Start of Records for processing

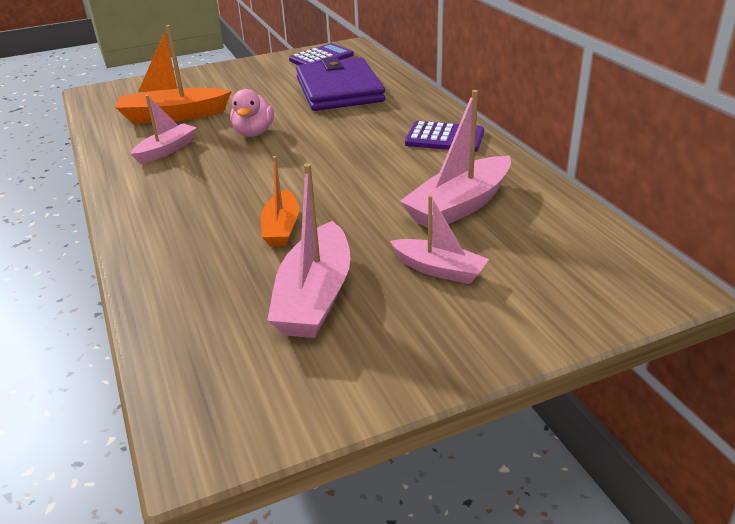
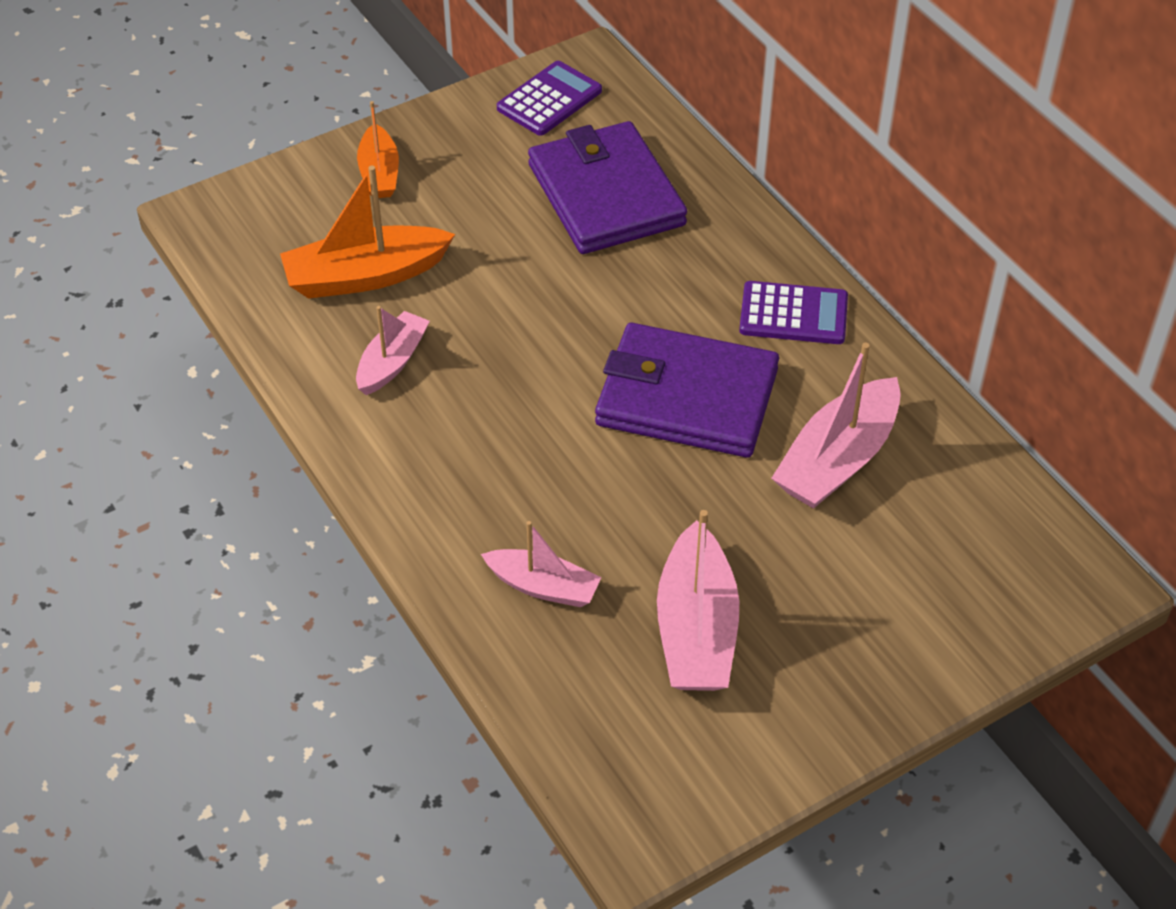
camera: 10 degrees left, 15 degrees up
(254, 133) = (508, 314): pink duck -> none
(281, 228) = (618, 516): orange boat -> orange boat (379, 173)
(357, 172) = (686, 397): none -> purple wallet
(439, 269) = (832, 575): pink boat -> pink boat (543, 587)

End of Records for processing

Requirement →
Starting at the line that holds "(254, 133) = (508, 314): pink duck -> none", set down each line exactly through the last line of the records above, and no others.

Exercise solution →
(254, 133) = (508, 314): pink duck -> none
(281, 228) = (618, 516): orange boat -> orange boat (379, 173)
(357, 172) = (686, 397): none -> purple wallet
(439, 269) = (832, 575): pink boat -> pink boat (543, 587)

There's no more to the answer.